> **YOUR INSTRUCTIONS**
Output the records exactly as they appear, with no pictures included.
= = =
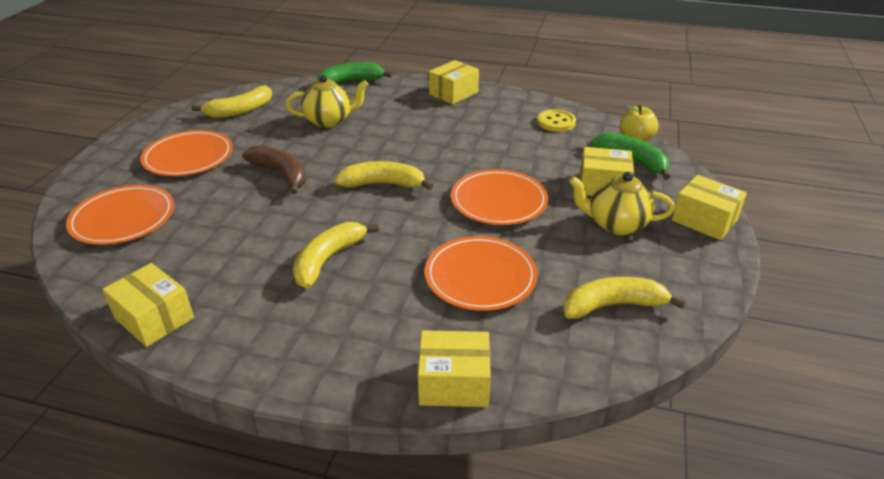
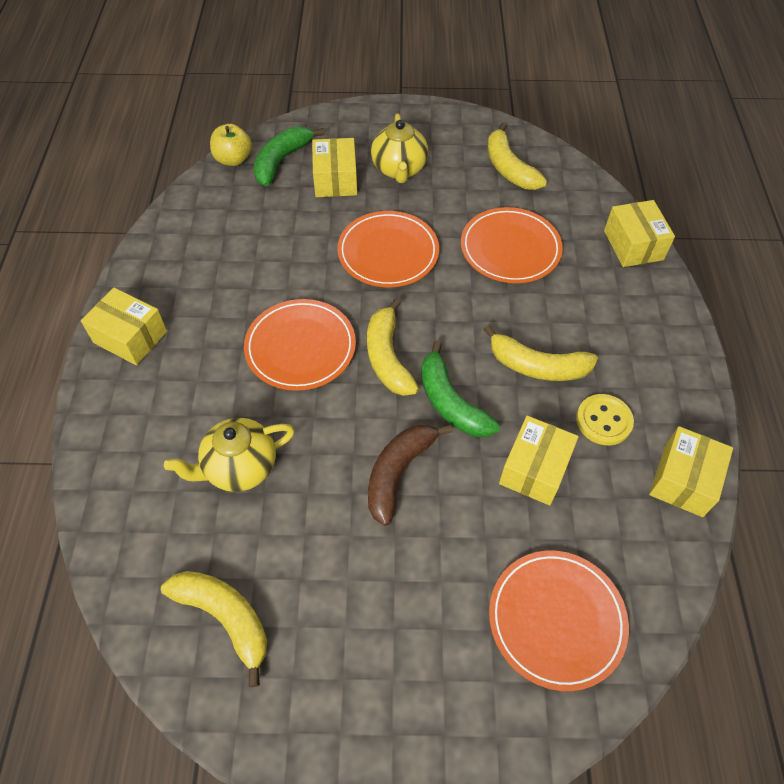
camera: 105 degrees left, 20 degrees up
(188, 157) = (388, 621): orange plate -> orange plate (300, 347)
(329, 121) = (239, 468): yellow teapot -> yellow teapot turned 90 degrees counterclockwise
(351, 81) = (95, 482): green banana -> green banana (450, 402)
(556, 122) = (204, 224): yellow button -> yellow button (603, 421)
(704, 220) = (373, 118): yellow box -> yellow box (534, 469)

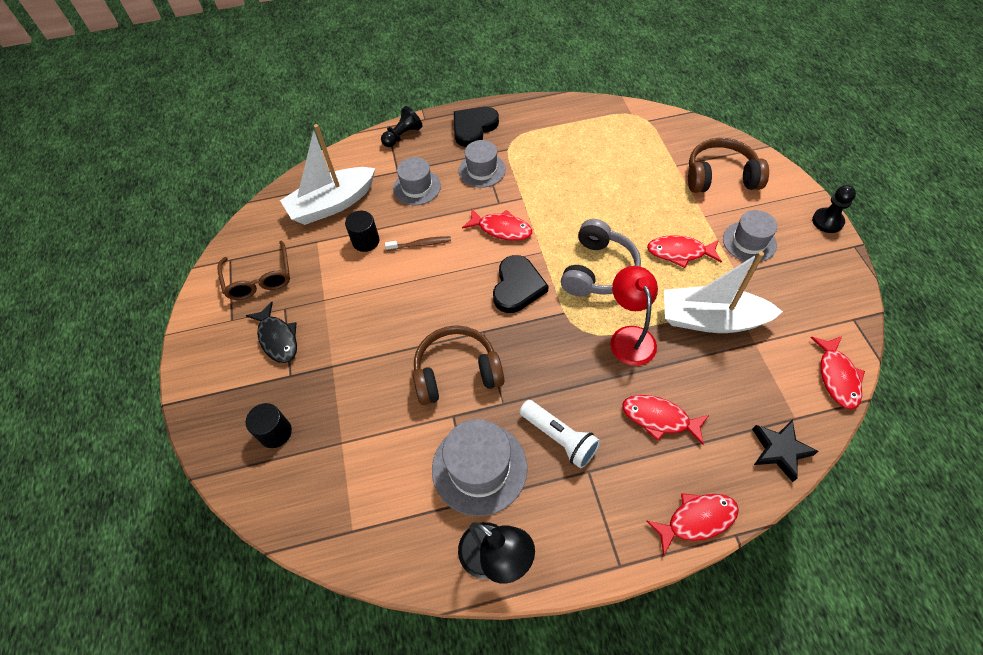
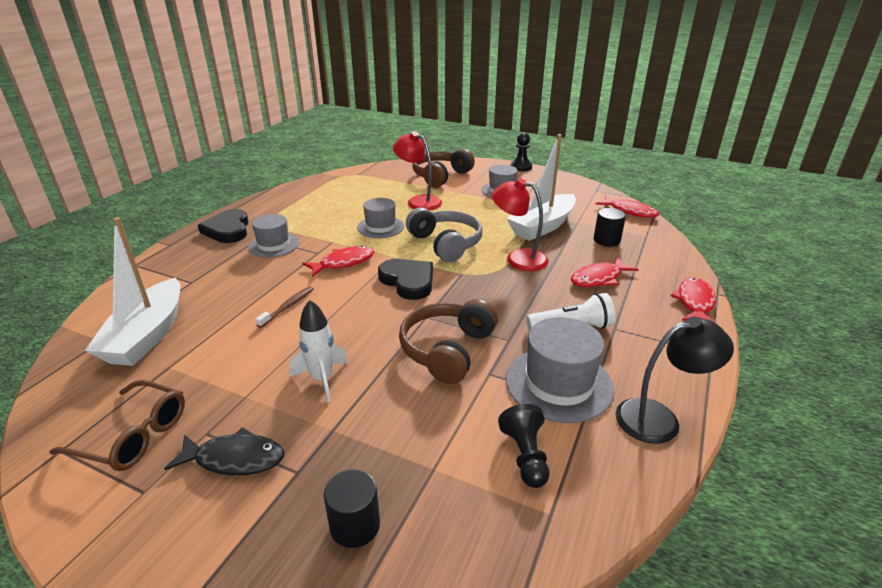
camera: 55 degrees left, 25 degrees down
(366, 241) = (228, 335): black cylinder -> black cylinder (606, 240)
(368, 324) = (322, 379): none -> white rocket
(402, 136) = (161, 262): black pawn -> black pawn (525, 456)
(417, 187) = (227, 281): grey hat -> grey hat (380, 227)
(650, 198) = (418, 201): none -> red lamp
(679, 252) = (476, 212): red fish -> none
(779, 450) = (665, 250): black star -> none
= = =
> **EXERCISE RESULT**
camera: 105 degrees left, 20 degrees up
(188, 157) = (388, 621): orange plate -> orange plate (300, 347)
(329, 121) = (239, 468): yellow teapot -> yellow teapot turned 90 degrees counterclockwise
(351, 81) = (95, 482): green banana -> green banana (450, 402)
(556, 122) = (204, 224): yellow button -> yellow button (603, 421)
(704, 220) = (373, 118): yellow box -> yellow box (534, 469)

camera: 55 degrees left, 25 degrees down
(366, 241) = (228, 335): black cylinder -> black cylinder (606, 240)
(368, 324) = (322, 379): none -> white rocket
(402, 136) = (161, 262): black pawn -> black pawn (525, 456)
(417, 187) = (227, 281): grey hat -> grey hat (380, 227)
(650, 198) = (418, 201): none -> red lamp
(679, 252) = (476, 212): red fish -> none
(779, 450) = (665, 250): black star -> none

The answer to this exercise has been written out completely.